Among the entries below, count the lines containing the string "round". Only the count is needed.

> _Before-and-after scene images_:
::::::::::

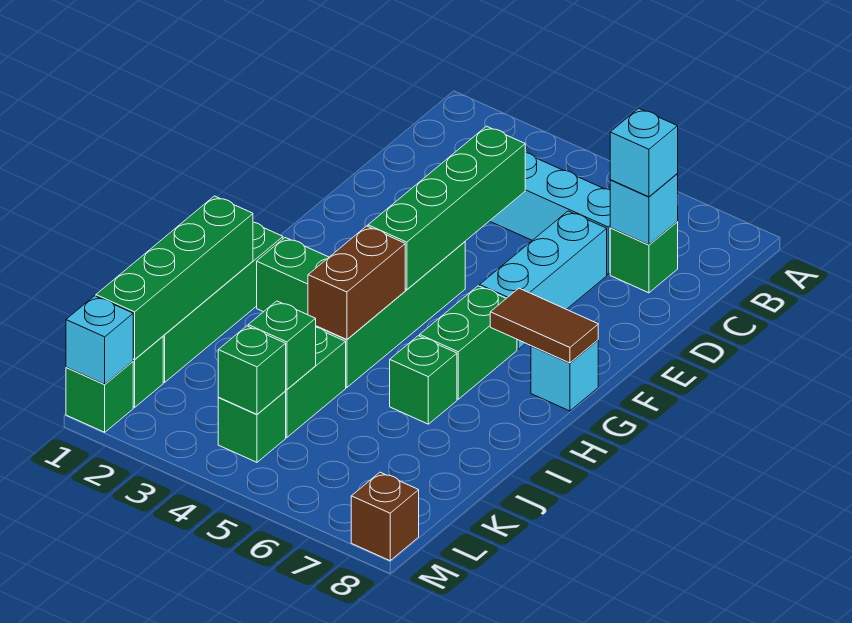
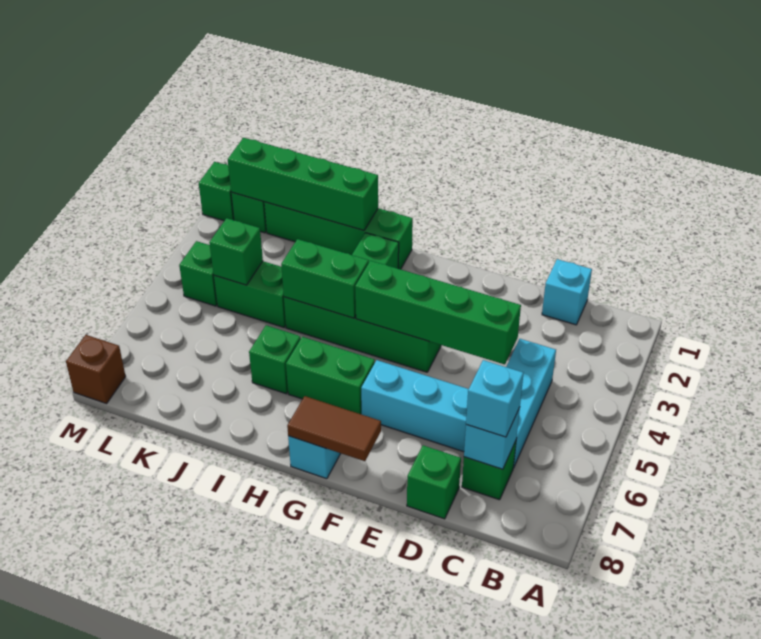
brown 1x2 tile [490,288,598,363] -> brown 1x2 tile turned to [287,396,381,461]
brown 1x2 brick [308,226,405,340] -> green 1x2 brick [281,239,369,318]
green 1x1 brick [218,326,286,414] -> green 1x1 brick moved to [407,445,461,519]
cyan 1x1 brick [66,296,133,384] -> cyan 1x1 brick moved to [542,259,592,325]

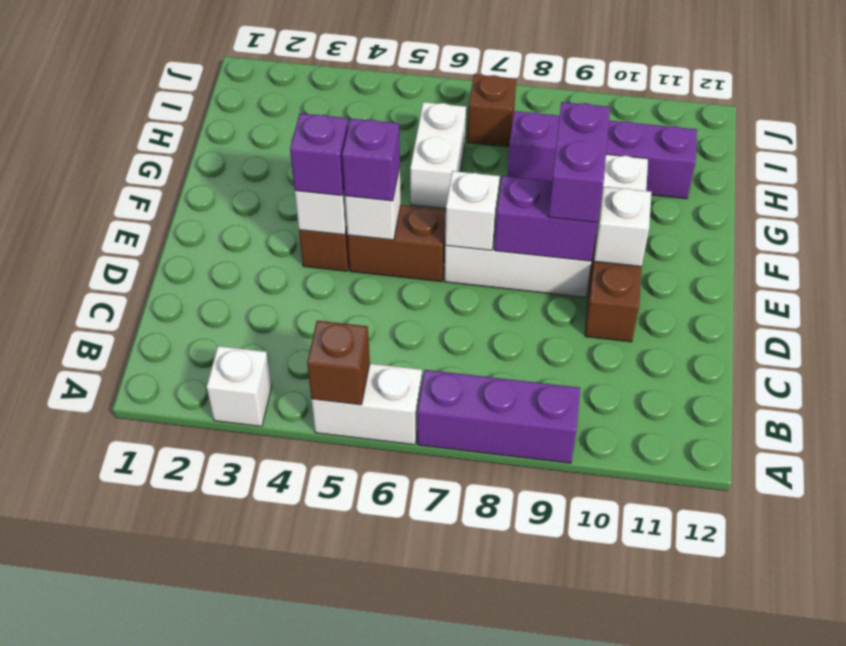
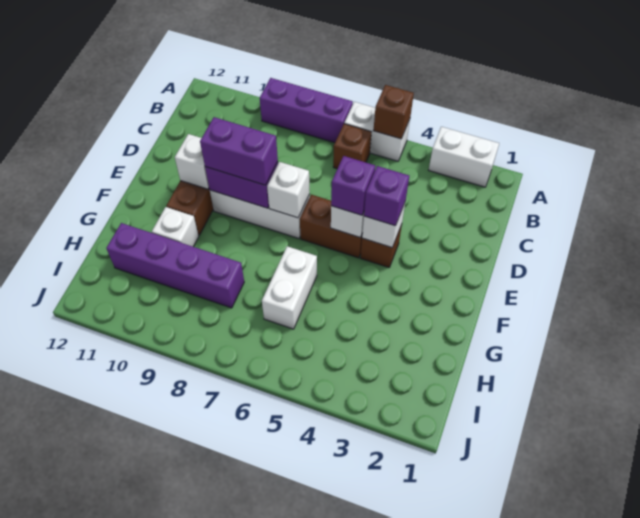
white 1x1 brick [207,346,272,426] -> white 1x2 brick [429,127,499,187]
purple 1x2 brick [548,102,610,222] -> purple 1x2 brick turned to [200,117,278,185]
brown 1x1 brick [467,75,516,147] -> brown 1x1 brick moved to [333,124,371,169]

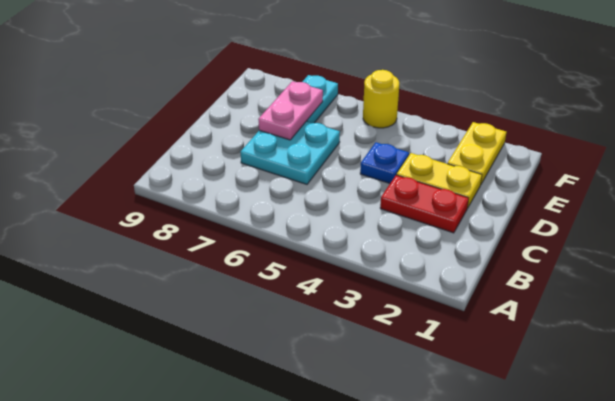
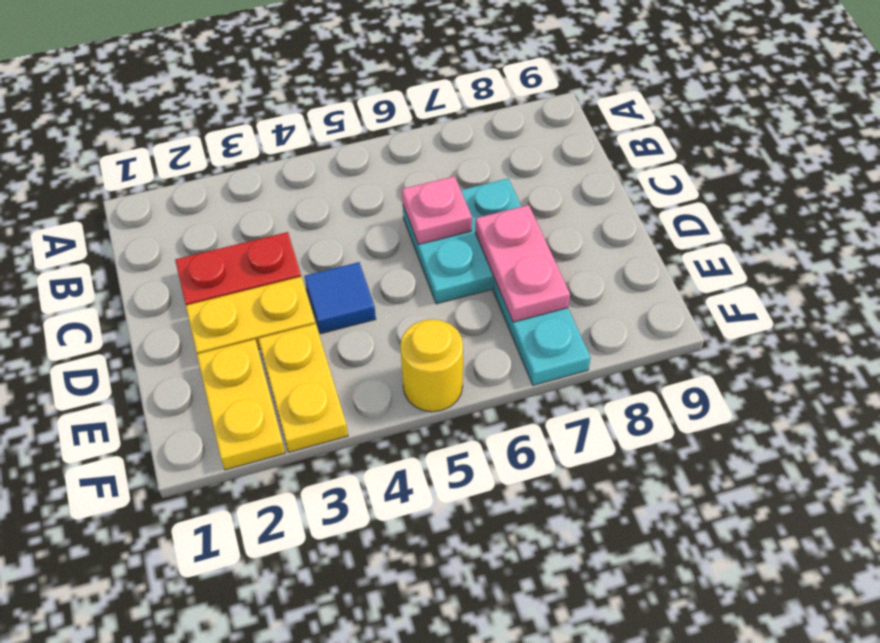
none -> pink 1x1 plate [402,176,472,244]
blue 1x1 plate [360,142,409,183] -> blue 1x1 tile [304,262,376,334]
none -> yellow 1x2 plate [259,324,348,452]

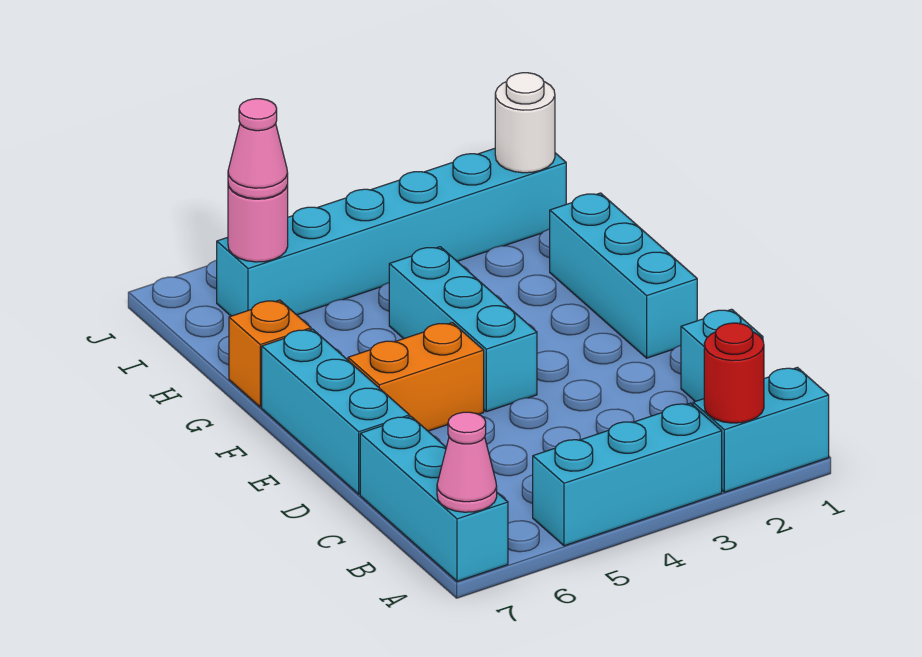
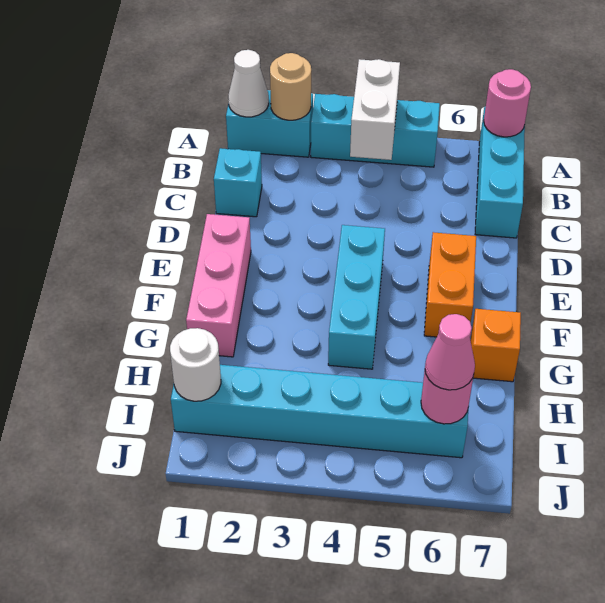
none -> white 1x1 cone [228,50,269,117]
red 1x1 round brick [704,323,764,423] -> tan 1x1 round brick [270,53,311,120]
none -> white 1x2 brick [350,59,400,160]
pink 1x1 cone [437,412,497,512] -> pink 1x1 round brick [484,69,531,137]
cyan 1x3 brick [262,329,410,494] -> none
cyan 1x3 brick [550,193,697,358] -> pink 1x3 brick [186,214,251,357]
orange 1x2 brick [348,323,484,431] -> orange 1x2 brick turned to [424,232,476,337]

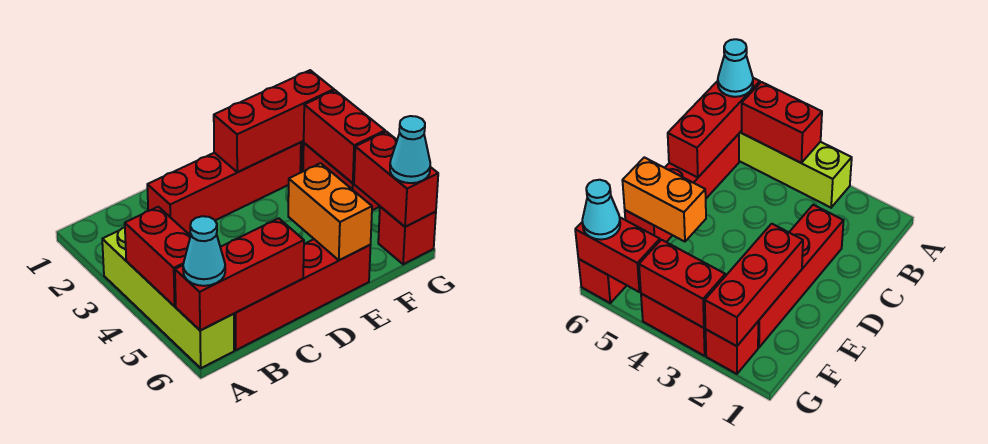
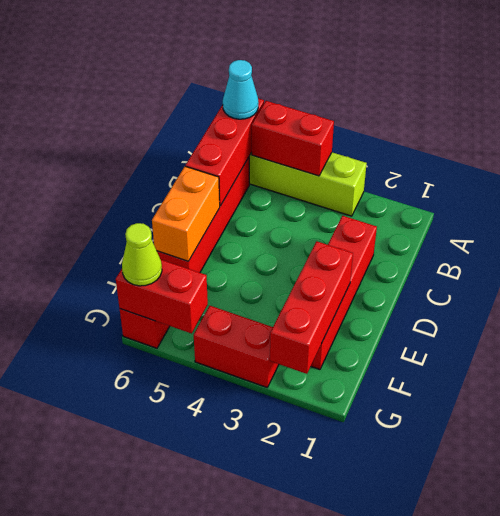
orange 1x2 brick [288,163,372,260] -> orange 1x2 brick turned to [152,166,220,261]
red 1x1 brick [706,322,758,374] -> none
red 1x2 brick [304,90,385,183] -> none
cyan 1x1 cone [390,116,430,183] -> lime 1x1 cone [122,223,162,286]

::::::::::

> _Task answer_:
2